_Data for processing_
- Opening Delimiter -
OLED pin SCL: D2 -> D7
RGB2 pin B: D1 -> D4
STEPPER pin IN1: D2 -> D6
- Closing Delimiter -
- Opening Delimiter -
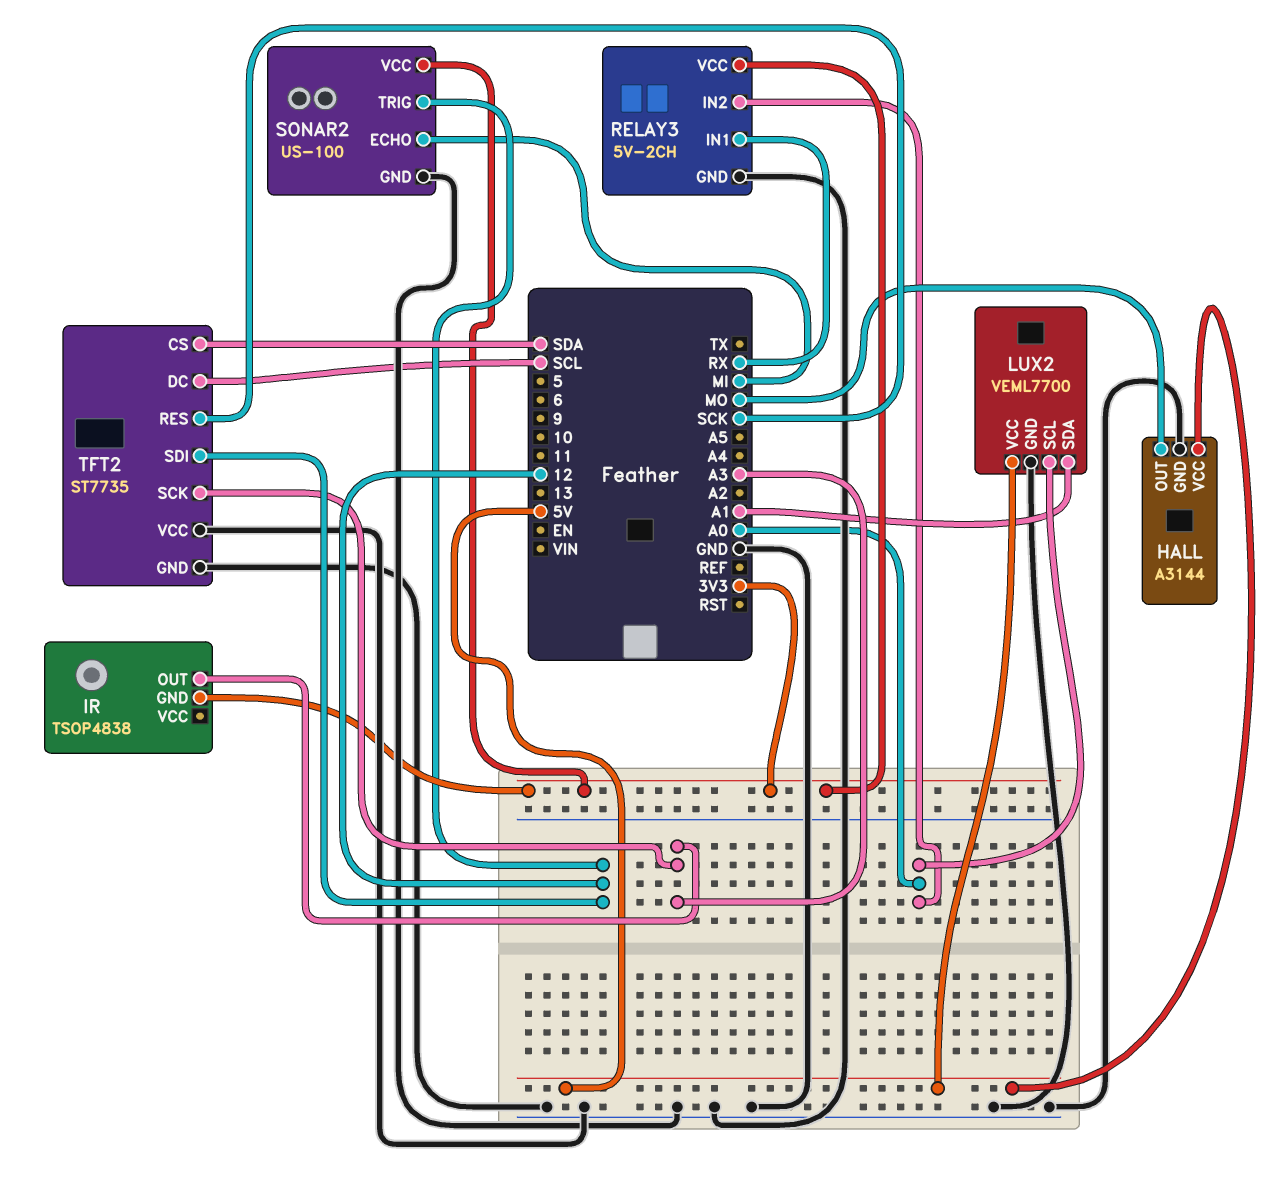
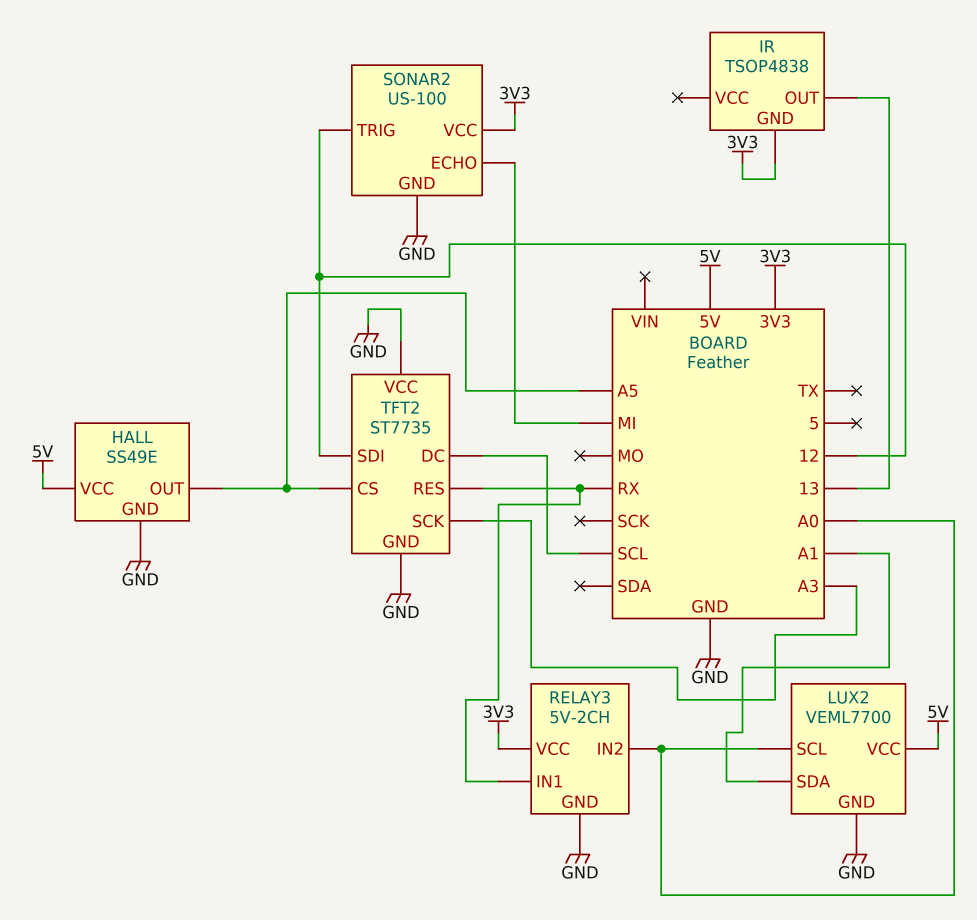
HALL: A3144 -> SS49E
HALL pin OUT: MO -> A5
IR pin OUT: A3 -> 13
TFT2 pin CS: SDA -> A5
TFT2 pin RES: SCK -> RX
- Closing Delimiter -
_Aim of the exercise_
Lines wanted from the listing above: the line with "OLED pin SCL: D2 -> D7" up to and including the line with "STEPPER pin IN1: D2 -> D6". Please write them out exactly, adding nothing else.

_Exercise response_
OLED pin SCL: D2 -> D7
RGB2 pin B: D1 -> D4
STEPPER pin IN1: D2 -> D6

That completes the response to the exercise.